▶ [Modification records]:
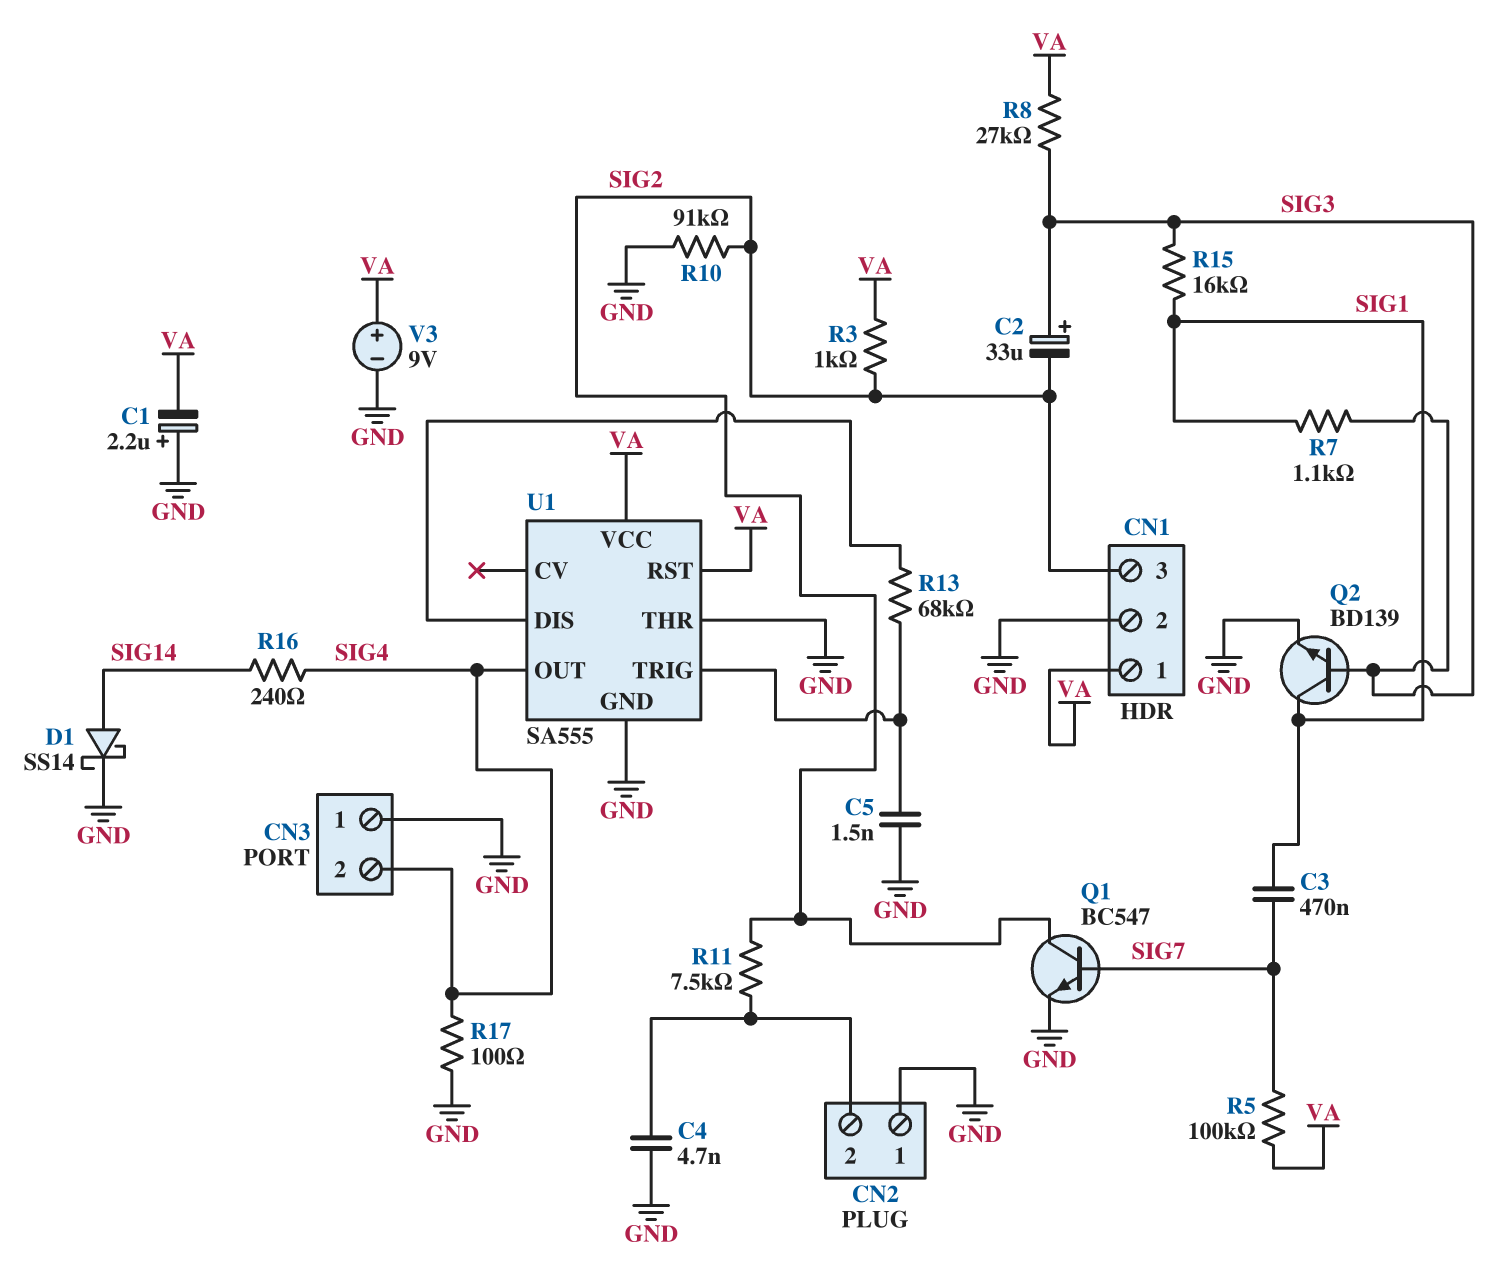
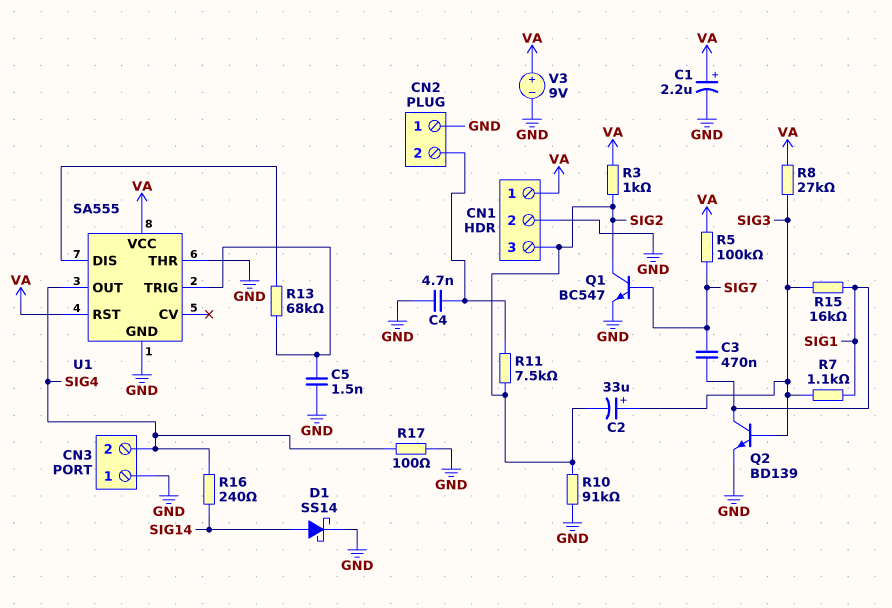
C1: 2.2uF (plus GND, minus VA) -> 2.2uF (plus VA, minus GND)

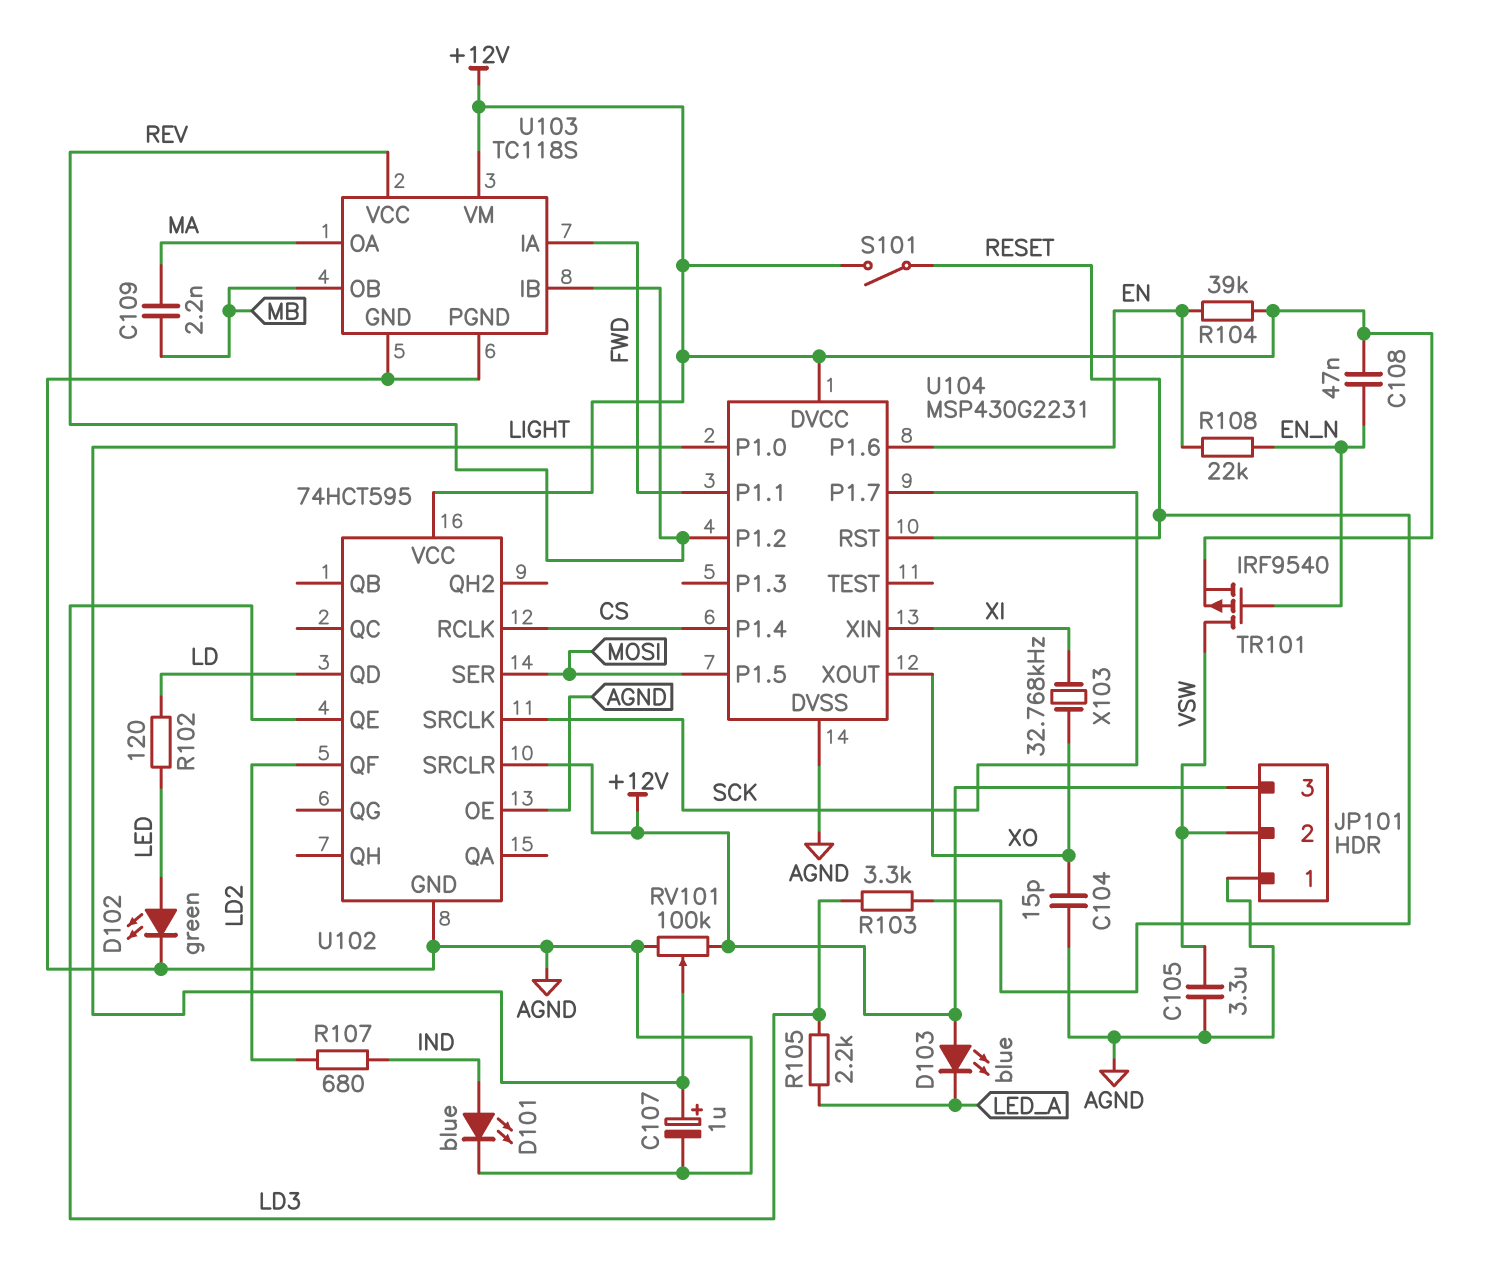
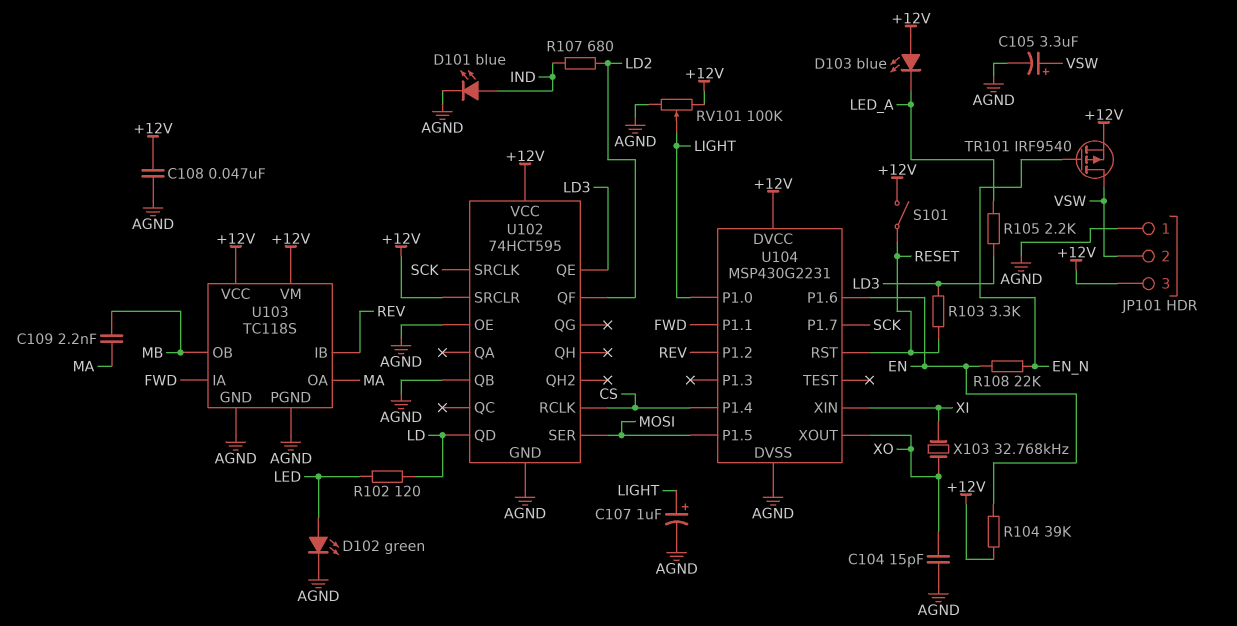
C105: 3.3uF (AGND, VSW) -> 3.3uF (plus VSW, minus AGND)
C108: 47nF (+12V, EN_N) -> 47nF (+12V, AGND)
U102 pin QB: none -> AGND
U103 pin VCC: REV -> +12V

▶ [WHAT YOU WILL DO]:
Scan the records above. Return every line with "AGND" in it.

▶ [EXERCISE ANSWER]:
C105: 3.3uF (AGND, VSW) -> 3.3uF (plus VSW, minus AGND)
C108: 47nF (+12V, EN_N) -> 47nF (+12V, AGND)
U102 pin QB: none -> AGND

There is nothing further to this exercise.